# Change detection data:
★ ★ ★ ★
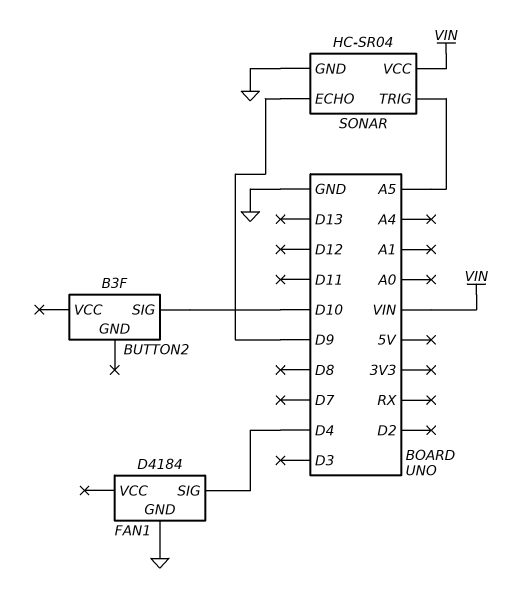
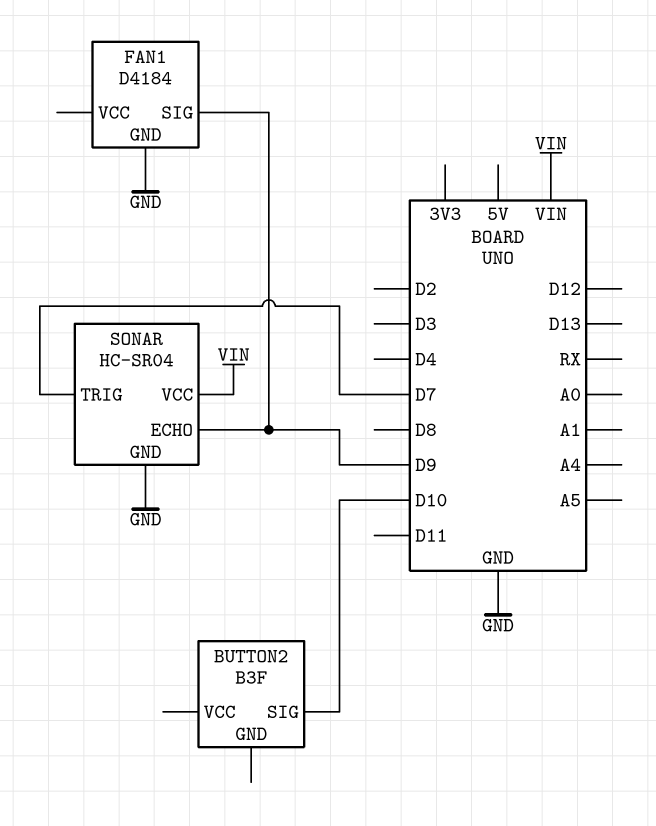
FAN1 pin SIG: D4 -> D9
SONAR pin TRIG: A5 -> D7

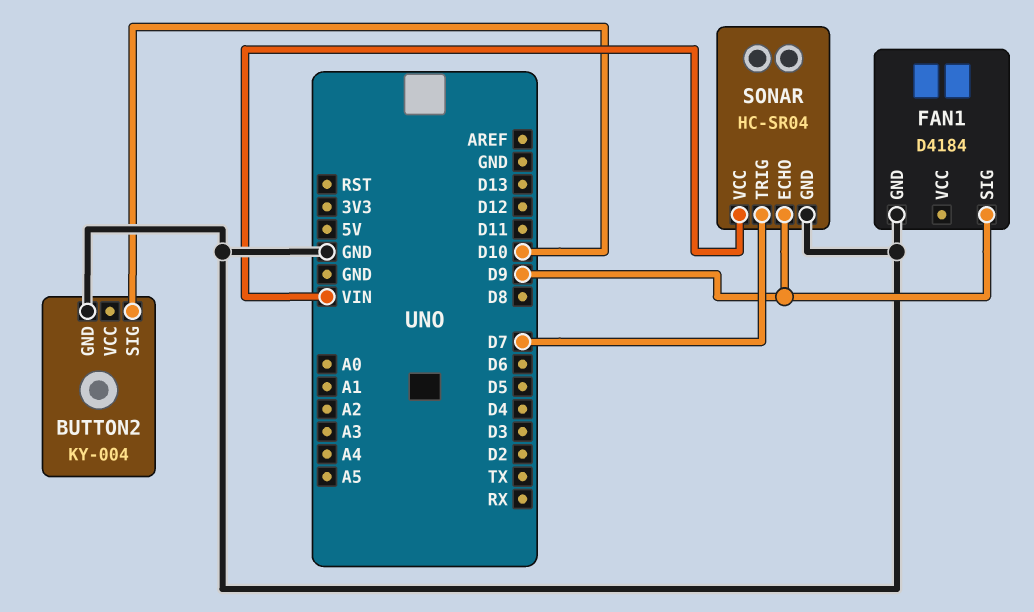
BUTTON2: B3F -> KY-004
BUTTON2 pin GND: none -> GND

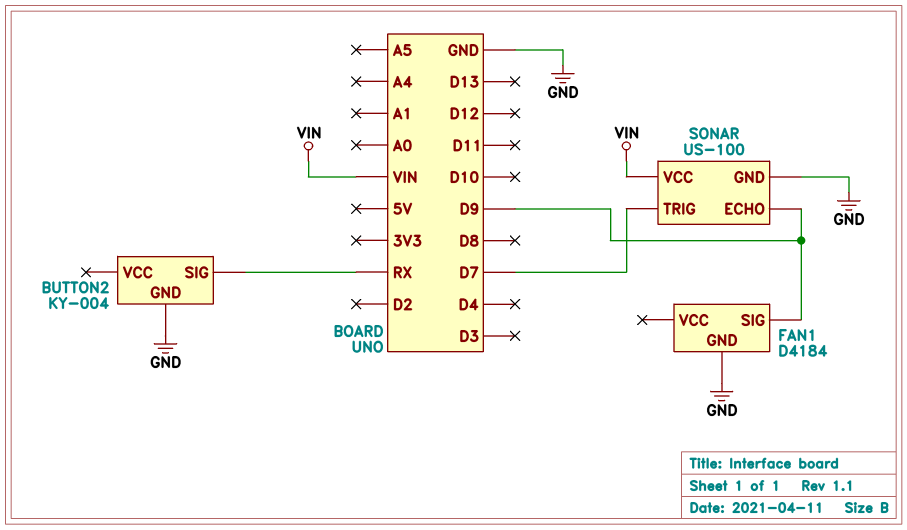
BUTTON2 pin SIG: D10 -> RX
SONAR: HC-SR04 -> US-100

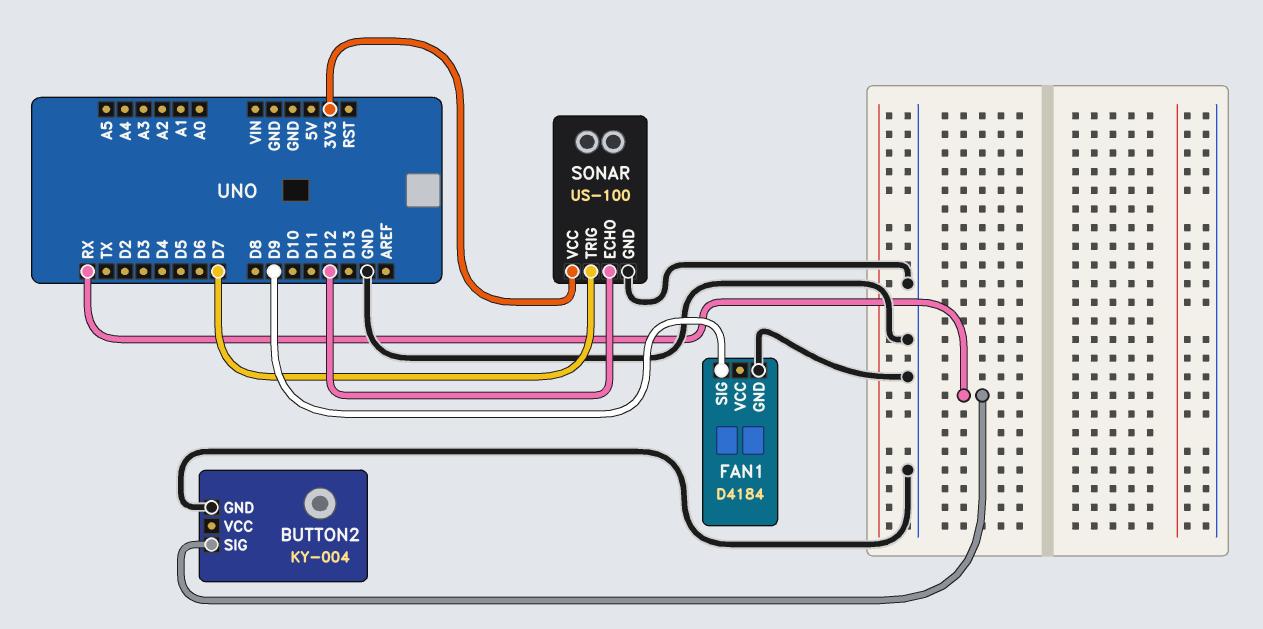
SONAR pin ECHO: D9 -> D12
SONAR pin VCC: VIN -> 3V3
★ ★ ★ ★
# ACTIVITY:
Tell how many lines of the data include the word "SONAR", and nothing else.

# RESPONSE:
4